### WHAT THE EXERCISE ASKS:
Print the records below exactly, and do not carry over any picture.

### EXTRACTED DATA:

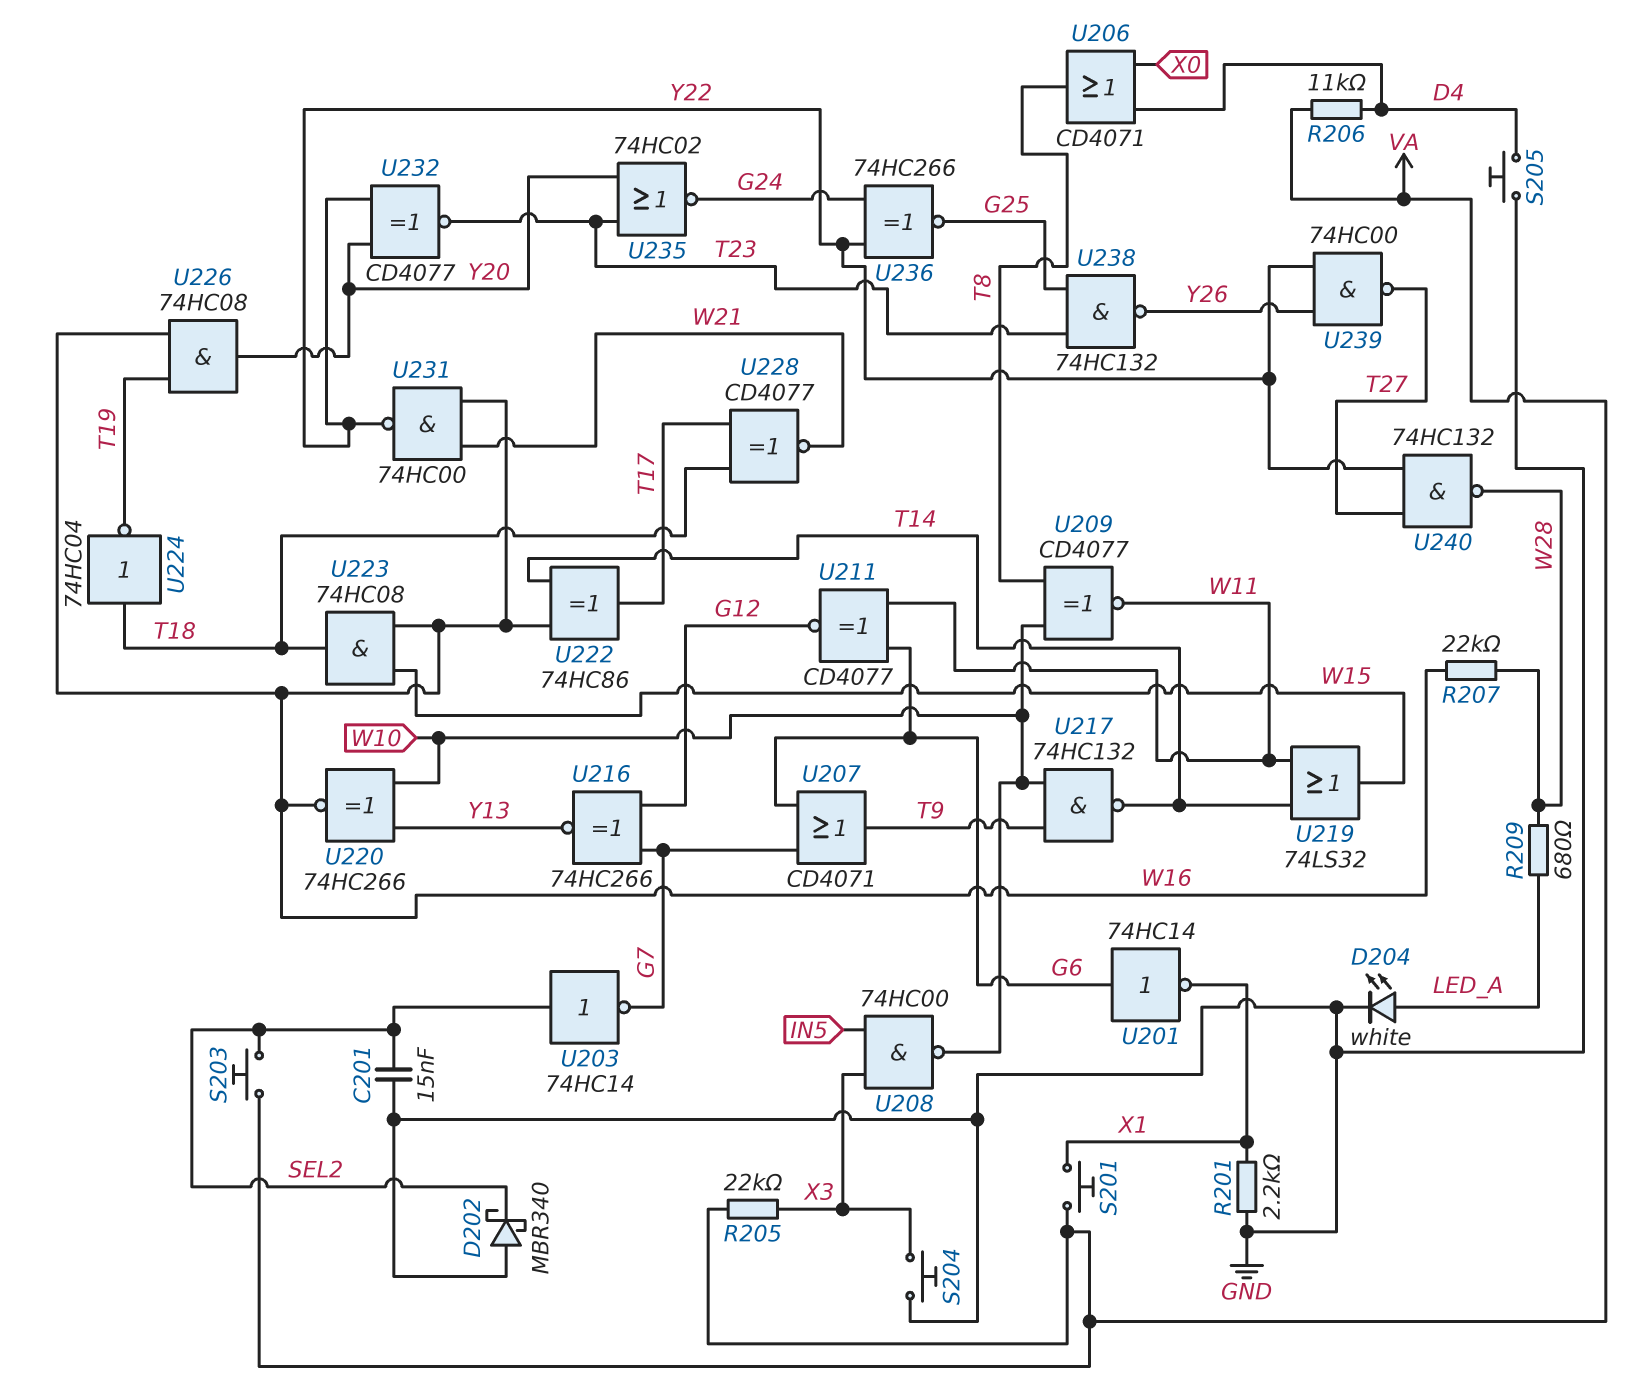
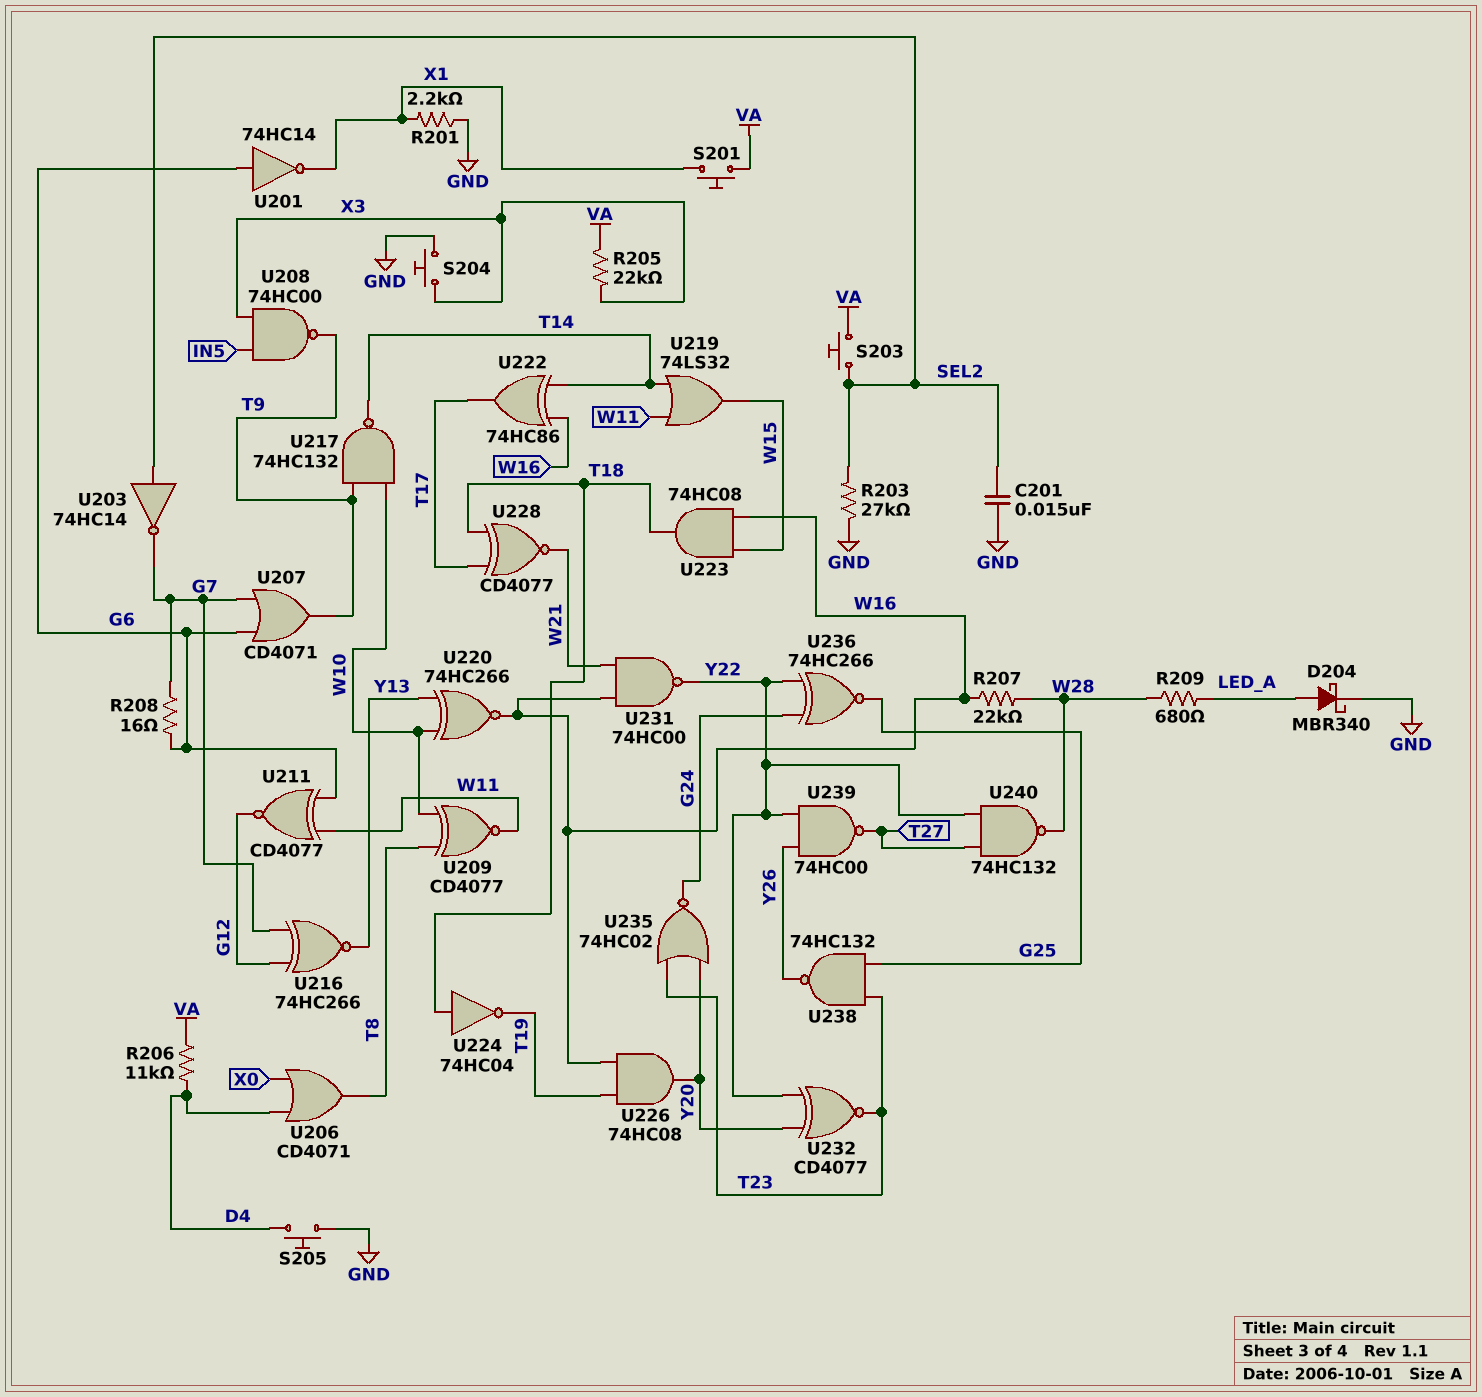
D202: schottky MBR340 (A GND, K SEL2) -> none
D204: LED white (A LED_A, K GND) -> schottky MBR340 (A LED_A, K GND)
R203: none -> 27k (GND, SEL2)
R208: none -> 16 (G6, G7)
U208: NAND 74HC00 (in IN5, in X3, out W10) -> NAND 74HC00 (in IN5, in X3, out T9)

### RESULT:
D202: schottky MBR340 (A GND, K SEL2) -> none
D204: LED white (A LED_A, K GND) -> schottky MBR340 (A LED_A, K GND)
R203: none -> 27k (GND, SEL2)
R208: none -> 16 (G6, G7)
U208: NAND 74HC00 (in IN5, in X3, out W10) -> NAND 74HC00 (in IN5, in X3, out T9)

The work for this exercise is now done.